Return only the number of lines in the data below where the word "snow" appears.

..........

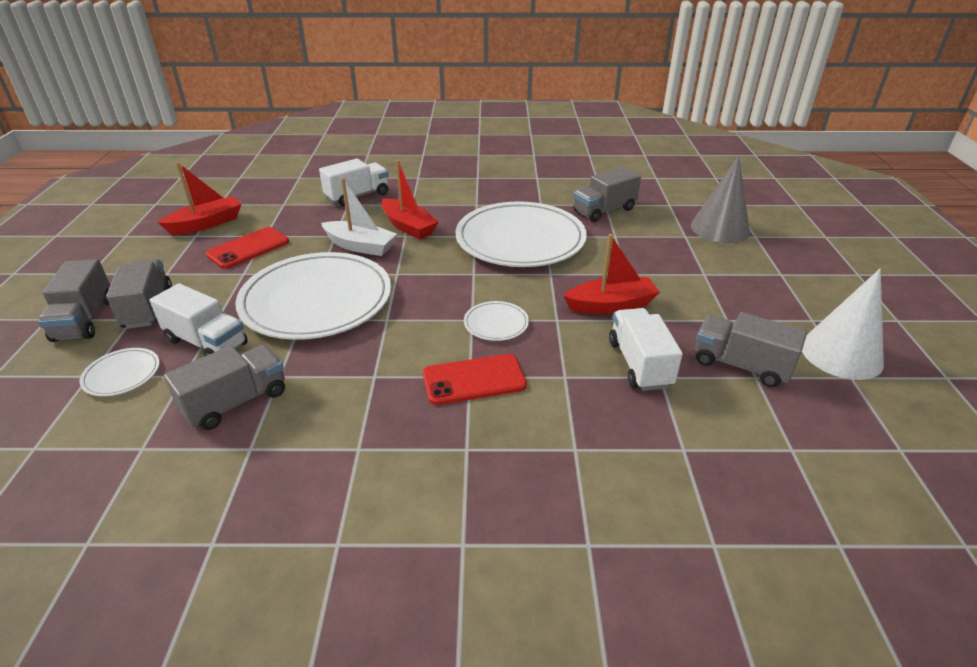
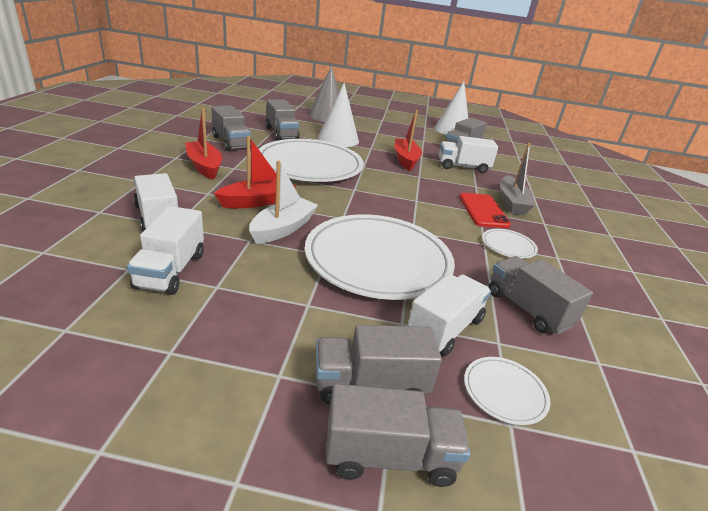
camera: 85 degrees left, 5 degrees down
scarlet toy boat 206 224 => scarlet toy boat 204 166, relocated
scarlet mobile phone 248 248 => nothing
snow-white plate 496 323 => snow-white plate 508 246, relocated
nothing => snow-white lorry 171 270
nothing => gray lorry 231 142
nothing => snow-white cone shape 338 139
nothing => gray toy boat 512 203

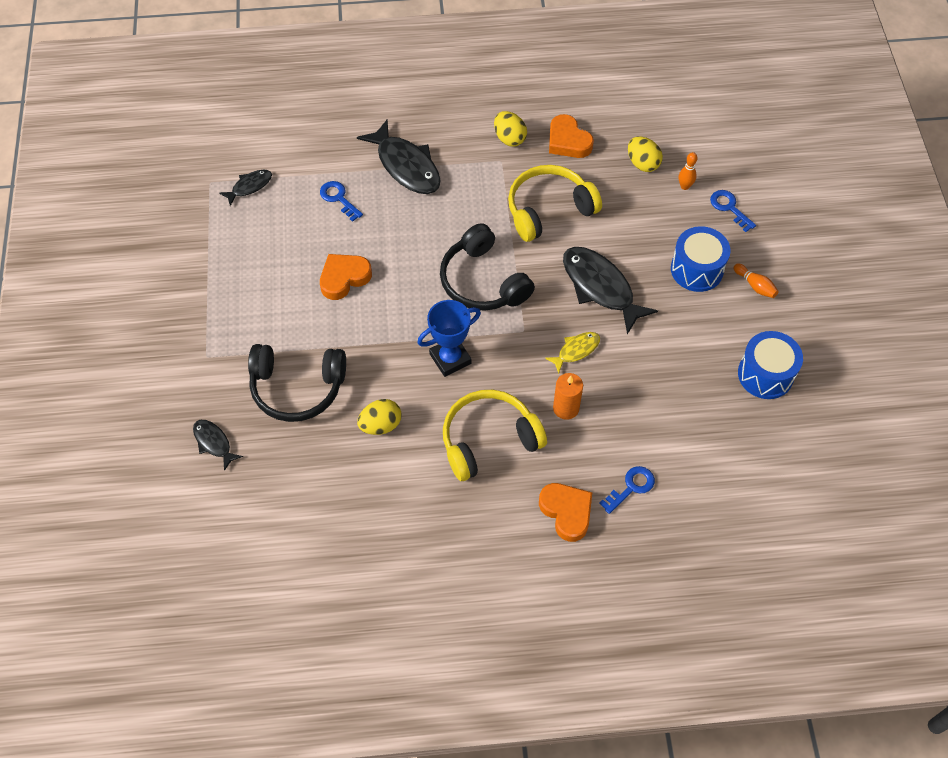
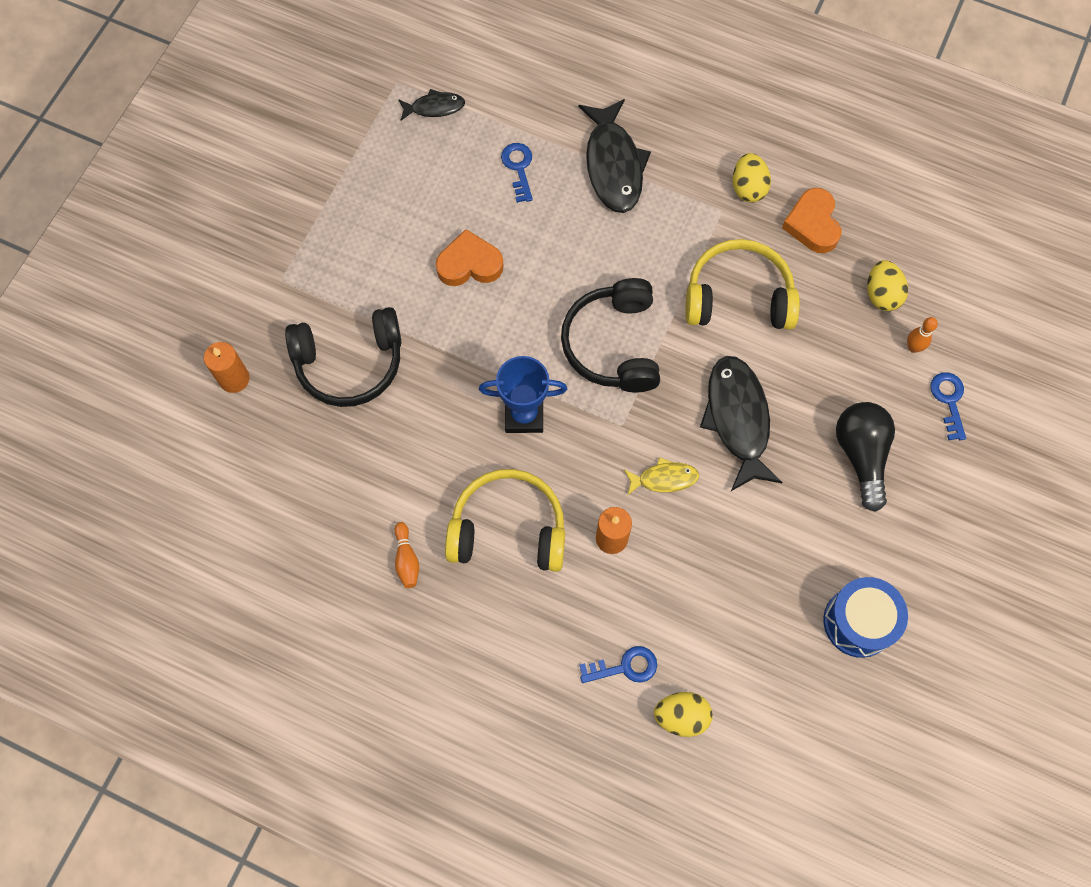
camera: 30 degrees right, 10 degrees up
jet-black fish 214 443 => orange-coloured pillar candle 234 379
jet-black over-ear headphones 297 388 => jet-black over-ear headphones 349 363, 45 degrees counterclockwise
golden toy egg 380 425 => golden toy egg 681 716, relocated
orange-coloured heart shape 566 512 => nothing
royal blue snare drum 696 269 => jet-black light bulb 861 455
orange-coloured tenpin 755 285 => orange-coloured tenpin 406 559, relocated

..........

**Task response**
3